Stored records
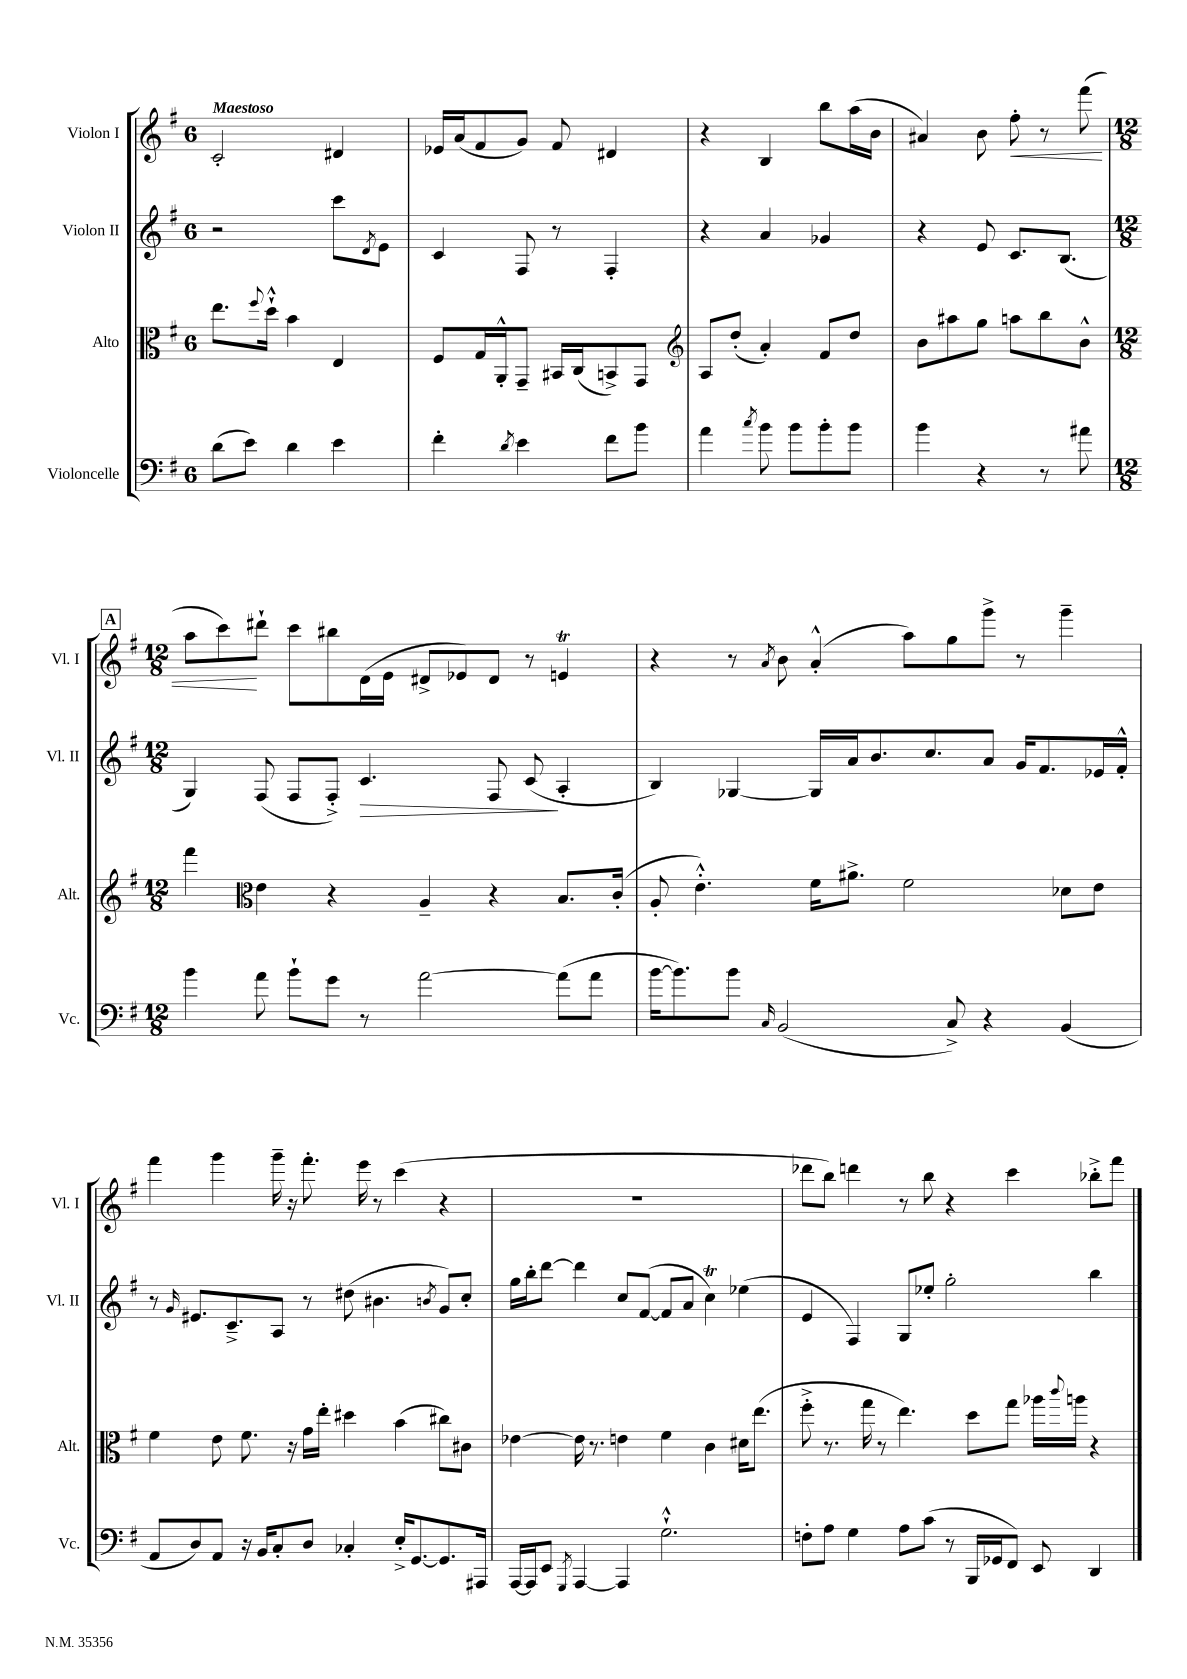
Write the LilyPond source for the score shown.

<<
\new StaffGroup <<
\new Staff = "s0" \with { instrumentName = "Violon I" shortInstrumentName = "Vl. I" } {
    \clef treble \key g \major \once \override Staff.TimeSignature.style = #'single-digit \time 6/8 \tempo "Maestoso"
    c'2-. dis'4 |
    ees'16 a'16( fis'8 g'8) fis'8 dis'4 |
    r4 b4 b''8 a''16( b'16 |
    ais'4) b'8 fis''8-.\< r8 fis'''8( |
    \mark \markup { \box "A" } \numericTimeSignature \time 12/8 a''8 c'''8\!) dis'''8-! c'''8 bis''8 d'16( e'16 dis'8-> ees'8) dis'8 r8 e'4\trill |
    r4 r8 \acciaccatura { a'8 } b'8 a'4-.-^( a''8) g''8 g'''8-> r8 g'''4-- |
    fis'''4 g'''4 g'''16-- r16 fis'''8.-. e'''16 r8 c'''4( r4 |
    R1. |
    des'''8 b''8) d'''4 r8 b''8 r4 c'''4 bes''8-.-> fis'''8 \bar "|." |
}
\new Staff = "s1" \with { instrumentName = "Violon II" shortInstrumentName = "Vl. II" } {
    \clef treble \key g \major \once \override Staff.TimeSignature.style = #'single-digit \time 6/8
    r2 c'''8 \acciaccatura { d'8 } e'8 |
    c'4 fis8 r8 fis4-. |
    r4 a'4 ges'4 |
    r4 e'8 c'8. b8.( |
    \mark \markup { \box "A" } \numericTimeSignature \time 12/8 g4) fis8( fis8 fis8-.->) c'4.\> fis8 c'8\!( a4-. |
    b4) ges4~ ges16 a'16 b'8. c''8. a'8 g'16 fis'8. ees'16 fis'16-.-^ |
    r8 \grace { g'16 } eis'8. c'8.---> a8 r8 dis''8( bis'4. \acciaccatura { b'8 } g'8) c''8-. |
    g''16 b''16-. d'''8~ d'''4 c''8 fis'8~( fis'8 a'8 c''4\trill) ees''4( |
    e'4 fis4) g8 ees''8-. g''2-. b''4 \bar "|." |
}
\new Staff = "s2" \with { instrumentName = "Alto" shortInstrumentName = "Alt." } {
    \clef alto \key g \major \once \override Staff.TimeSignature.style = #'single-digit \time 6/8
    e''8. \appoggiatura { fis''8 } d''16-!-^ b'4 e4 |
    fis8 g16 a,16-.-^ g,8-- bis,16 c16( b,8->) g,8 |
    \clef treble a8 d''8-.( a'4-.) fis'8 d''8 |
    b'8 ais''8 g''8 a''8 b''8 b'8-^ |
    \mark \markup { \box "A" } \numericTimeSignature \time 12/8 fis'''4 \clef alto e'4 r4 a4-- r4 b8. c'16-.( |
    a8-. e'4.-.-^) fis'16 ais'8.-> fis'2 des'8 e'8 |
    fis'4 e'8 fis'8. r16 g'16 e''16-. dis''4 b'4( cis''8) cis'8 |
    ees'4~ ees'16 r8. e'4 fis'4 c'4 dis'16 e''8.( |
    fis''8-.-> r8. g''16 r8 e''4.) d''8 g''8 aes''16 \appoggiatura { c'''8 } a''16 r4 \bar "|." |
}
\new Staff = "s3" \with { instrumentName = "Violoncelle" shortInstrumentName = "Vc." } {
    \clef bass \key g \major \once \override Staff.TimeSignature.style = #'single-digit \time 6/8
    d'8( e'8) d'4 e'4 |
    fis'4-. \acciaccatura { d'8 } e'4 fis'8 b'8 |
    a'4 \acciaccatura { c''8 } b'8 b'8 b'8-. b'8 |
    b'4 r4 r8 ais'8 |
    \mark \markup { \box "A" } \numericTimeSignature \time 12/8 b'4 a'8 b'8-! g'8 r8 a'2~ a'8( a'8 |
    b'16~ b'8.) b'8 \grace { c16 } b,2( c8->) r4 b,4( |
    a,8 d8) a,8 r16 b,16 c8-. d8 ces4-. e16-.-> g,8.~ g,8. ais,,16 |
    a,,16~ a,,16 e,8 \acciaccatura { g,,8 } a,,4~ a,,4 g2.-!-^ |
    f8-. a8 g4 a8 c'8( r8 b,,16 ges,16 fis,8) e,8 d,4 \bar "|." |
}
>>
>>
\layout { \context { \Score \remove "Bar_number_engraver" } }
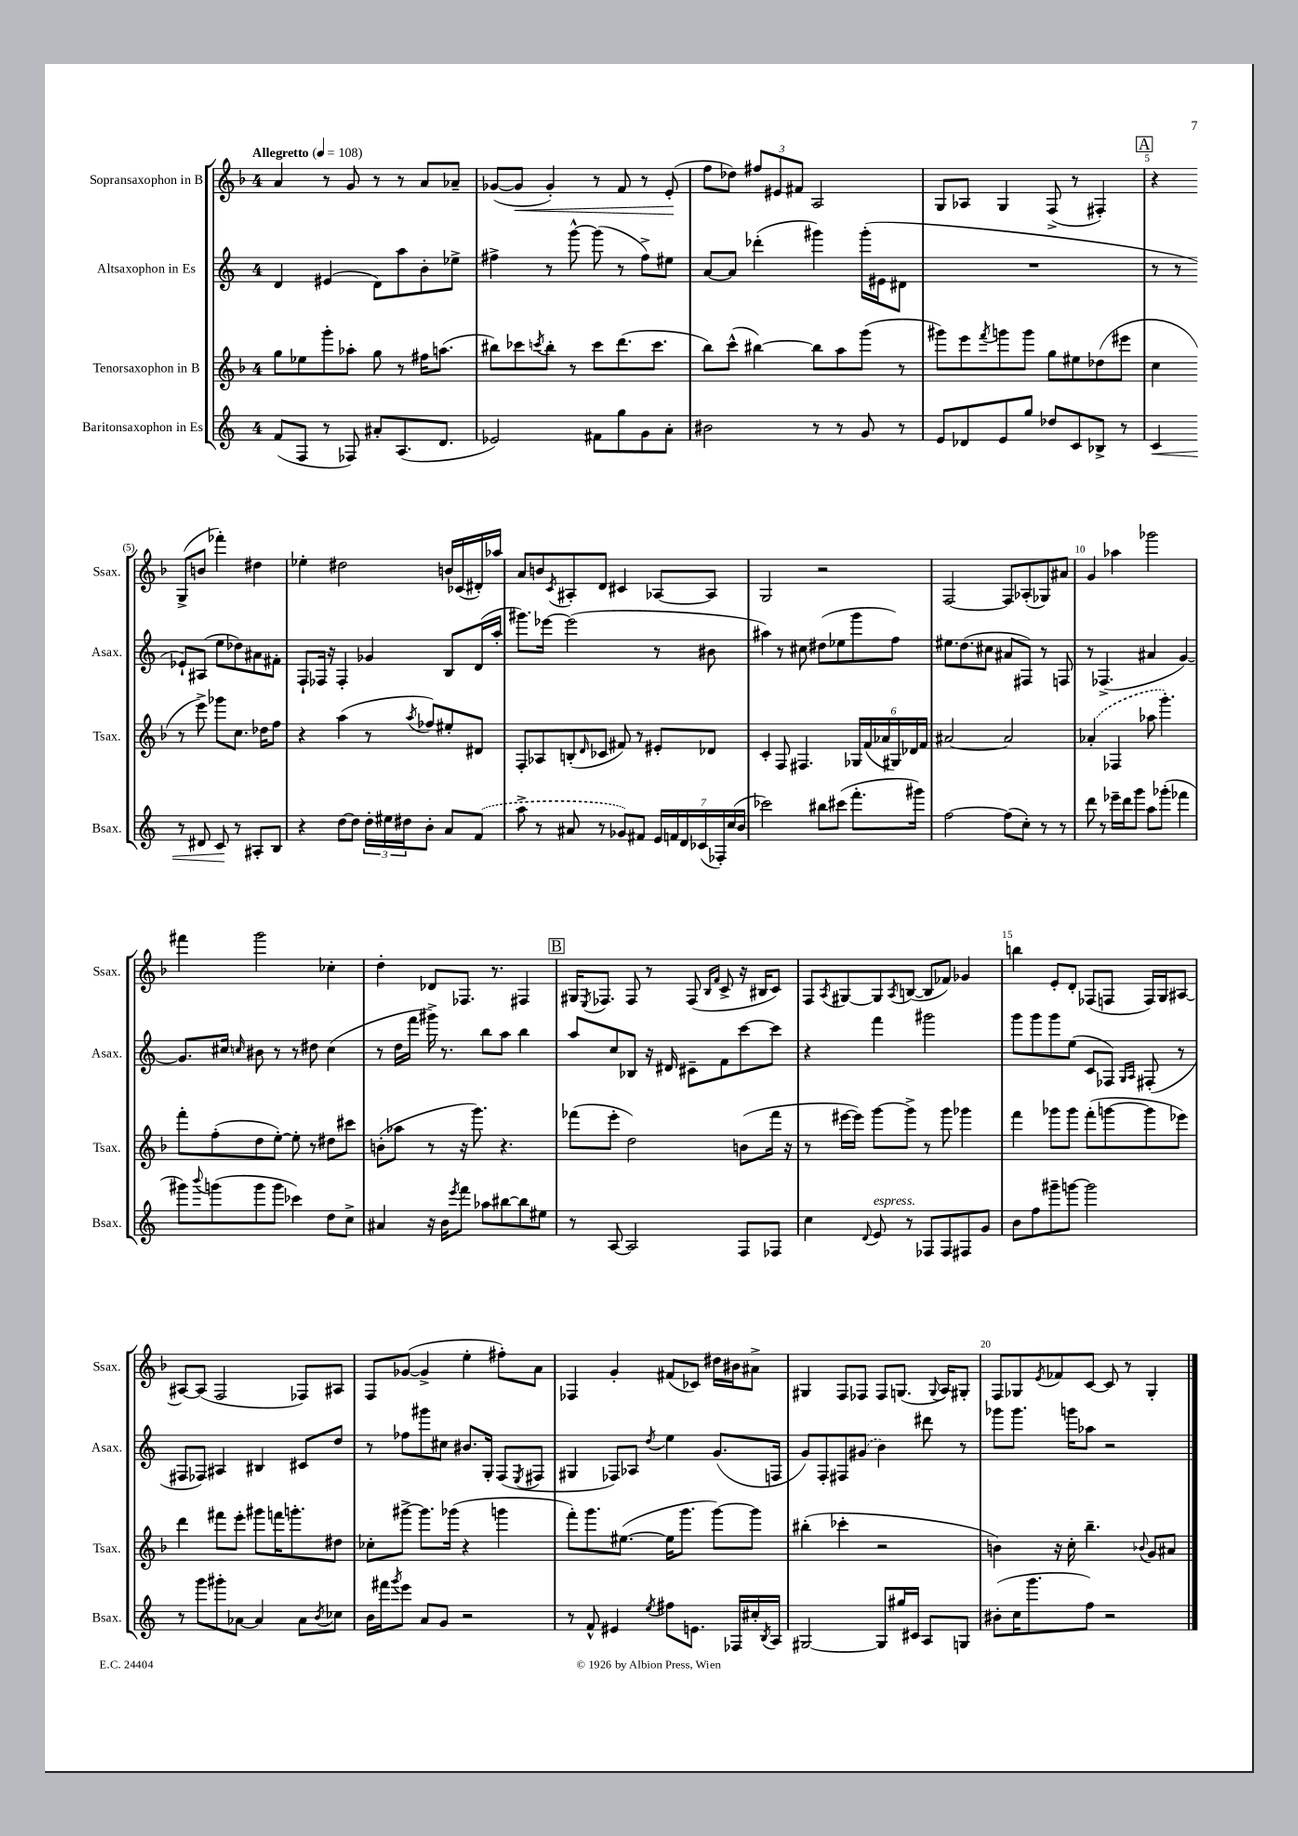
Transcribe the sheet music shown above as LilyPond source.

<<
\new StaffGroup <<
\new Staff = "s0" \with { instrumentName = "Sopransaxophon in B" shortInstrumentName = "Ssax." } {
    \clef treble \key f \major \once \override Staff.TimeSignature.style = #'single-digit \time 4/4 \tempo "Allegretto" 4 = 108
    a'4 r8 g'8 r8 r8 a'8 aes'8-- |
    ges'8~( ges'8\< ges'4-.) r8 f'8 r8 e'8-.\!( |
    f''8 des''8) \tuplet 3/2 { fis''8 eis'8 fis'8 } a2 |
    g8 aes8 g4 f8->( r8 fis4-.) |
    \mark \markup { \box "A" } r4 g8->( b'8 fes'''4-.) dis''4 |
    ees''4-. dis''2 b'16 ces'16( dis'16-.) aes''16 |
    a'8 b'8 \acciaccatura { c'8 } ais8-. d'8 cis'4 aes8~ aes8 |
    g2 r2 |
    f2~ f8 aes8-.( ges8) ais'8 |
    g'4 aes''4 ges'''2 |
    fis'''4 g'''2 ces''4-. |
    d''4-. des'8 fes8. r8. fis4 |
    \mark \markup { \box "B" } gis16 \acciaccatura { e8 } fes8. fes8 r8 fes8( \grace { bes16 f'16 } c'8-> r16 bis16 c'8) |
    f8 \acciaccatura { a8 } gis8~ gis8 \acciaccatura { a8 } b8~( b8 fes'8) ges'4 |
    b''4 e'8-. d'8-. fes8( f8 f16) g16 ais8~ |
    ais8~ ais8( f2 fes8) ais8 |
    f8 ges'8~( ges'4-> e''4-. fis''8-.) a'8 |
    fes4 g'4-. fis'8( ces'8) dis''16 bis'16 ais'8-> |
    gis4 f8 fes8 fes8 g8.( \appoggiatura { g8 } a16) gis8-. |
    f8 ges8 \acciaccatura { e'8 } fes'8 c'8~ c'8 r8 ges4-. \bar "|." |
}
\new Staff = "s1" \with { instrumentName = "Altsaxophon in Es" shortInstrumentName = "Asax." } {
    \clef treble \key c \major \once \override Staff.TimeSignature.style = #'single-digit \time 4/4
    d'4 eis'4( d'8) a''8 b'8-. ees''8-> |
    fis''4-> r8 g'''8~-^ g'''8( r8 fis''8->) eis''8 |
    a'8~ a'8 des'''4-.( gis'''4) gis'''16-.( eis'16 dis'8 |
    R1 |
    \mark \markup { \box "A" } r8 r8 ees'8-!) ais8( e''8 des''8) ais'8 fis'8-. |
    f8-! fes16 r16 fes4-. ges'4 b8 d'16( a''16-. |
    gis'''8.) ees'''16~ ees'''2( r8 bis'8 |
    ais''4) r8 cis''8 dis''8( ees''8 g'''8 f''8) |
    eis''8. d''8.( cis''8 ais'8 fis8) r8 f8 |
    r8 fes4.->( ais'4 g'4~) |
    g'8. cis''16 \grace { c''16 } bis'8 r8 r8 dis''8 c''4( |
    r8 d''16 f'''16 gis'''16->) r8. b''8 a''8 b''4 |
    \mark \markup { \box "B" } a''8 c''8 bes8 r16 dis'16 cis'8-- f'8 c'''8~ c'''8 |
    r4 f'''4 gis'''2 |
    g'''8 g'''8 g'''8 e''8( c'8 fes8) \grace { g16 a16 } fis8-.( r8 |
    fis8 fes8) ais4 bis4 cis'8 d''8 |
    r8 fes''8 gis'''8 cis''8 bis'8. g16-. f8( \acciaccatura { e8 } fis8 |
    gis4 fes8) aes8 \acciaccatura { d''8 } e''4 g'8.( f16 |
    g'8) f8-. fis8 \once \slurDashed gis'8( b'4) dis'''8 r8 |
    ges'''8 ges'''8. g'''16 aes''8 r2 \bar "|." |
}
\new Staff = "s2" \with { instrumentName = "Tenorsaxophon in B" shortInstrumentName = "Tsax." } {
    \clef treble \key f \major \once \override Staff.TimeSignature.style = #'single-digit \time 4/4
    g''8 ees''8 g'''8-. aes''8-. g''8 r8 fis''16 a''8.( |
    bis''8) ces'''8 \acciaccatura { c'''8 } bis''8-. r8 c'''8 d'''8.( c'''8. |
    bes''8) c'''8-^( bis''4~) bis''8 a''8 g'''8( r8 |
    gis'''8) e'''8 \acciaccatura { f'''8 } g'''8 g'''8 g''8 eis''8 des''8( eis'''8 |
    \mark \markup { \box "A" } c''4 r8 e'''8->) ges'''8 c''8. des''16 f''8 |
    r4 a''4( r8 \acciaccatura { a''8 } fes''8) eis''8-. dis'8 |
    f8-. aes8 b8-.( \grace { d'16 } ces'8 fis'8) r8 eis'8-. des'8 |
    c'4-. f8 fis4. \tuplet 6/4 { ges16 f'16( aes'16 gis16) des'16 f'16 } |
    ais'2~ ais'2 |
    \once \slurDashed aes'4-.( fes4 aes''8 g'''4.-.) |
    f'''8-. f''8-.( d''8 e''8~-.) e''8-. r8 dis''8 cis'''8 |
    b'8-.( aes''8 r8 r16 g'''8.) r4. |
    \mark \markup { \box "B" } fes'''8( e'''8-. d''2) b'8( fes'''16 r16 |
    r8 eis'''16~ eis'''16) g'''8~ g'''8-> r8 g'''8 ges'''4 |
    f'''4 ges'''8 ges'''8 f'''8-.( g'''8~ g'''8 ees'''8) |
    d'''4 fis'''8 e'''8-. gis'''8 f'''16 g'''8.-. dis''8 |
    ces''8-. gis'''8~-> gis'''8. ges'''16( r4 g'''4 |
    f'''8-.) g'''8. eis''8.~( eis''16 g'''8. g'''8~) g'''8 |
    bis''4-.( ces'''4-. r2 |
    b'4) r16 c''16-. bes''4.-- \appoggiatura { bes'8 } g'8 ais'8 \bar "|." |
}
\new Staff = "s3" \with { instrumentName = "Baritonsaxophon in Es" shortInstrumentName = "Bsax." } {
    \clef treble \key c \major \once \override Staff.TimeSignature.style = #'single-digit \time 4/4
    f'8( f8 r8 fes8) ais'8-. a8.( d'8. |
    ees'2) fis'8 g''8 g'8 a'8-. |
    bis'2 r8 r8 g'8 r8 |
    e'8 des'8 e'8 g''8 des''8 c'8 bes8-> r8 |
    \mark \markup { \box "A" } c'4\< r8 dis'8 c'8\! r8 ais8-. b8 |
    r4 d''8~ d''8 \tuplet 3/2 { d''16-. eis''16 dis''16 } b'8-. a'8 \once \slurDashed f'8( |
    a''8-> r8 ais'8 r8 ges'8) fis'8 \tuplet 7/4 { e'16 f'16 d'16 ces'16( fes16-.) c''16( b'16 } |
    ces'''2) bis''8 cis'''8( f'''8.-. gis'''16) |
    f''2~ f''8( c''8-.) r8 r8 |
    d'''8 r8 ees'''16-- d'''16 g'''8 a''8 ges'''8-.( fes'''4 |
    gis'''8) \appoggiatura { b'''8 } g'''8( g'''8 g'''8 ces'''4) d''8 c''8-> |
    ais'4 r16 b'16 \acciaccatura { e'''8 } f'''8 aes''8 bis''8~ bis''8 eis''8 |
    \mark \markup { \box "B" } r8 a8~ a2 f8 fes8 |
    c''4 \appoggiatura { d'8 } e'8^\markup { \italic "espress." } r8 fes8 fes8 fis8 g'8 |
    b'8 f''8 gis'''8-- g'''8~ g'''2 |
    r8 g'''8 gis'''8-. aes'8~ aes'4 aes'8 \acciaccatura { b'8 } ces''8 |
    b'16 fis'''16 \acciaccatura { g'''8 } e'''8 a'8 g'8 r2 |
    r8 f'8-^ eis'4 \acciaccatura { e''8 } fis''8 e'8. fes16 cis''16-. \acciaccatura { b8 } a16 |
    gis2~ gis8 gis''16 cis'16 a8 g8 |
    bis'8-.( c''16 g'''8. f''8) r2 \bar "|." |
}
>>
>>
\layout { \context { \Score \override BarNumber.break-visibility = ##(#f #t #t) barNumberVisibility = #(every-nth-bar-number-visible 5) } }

EXERCISE DETAILS | Please locate each line in the records above that contains the string "grace", and copy those lines in full.

TASK SOLUTION |
    r8 \grace { g'16 } eis'8. c'8.---> a8 r8 dis''8( bis'4. \acciaccatura { b'8 } g'8) c''8-. |
    b'16~ b'8.) b'8 \grace { c16 } b,2( c8->) r4 b,4( |
    \mark \markup { \box "B" } gis16 \acciaccatura { e8 } fes8. fes8 r8 fes8( \grace { bes16 f'16 } c'8-> r16 bis16 c'8) |
    g'8. cis''16 \grace { c''16 } bis'8 r8 r8 dis''8 c''4( |
    g'''8 g'''8 g'''8 e''8( c'8 fes8) \grace { g16 a16 } fis8-.( r8 |
    f8-. aes8 b8-.( \grace { d'16 } ces'8 fis'8) r8 eis'8-. des'8 |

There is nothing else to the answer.